━━━ DATA PROVIDED

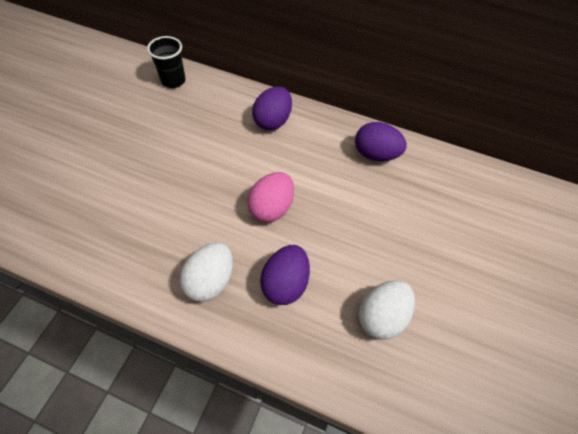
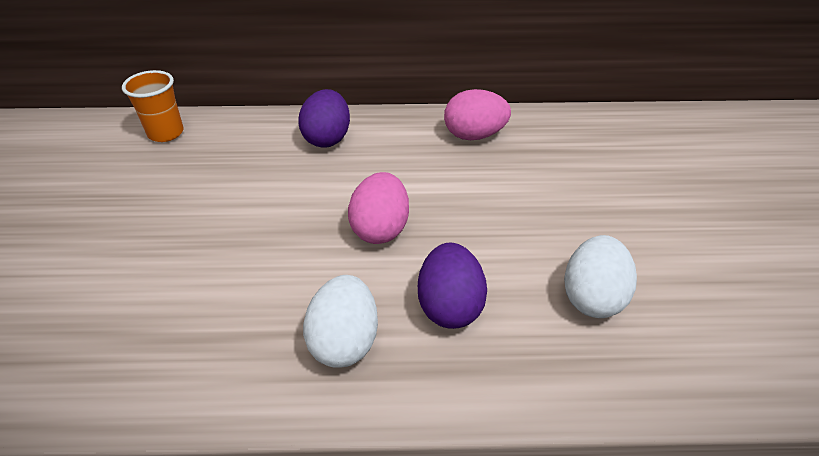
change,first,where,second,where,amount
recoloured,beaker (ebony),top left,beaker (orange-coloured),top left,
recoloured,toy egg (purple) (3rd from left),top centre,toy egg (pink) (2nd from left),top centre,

━━━━━━

## WORK TASK
The expected answer is every line in the data above that carries the string "left".

## RESPONSE FOR THIS EXERCISE
recoloured,beaker (ebony),top left,beaker (orange-coloured),top left,
recoloured,toy egg (purple) (3rd from left),top centre,toy egg (pink) (2nd from left),top centre,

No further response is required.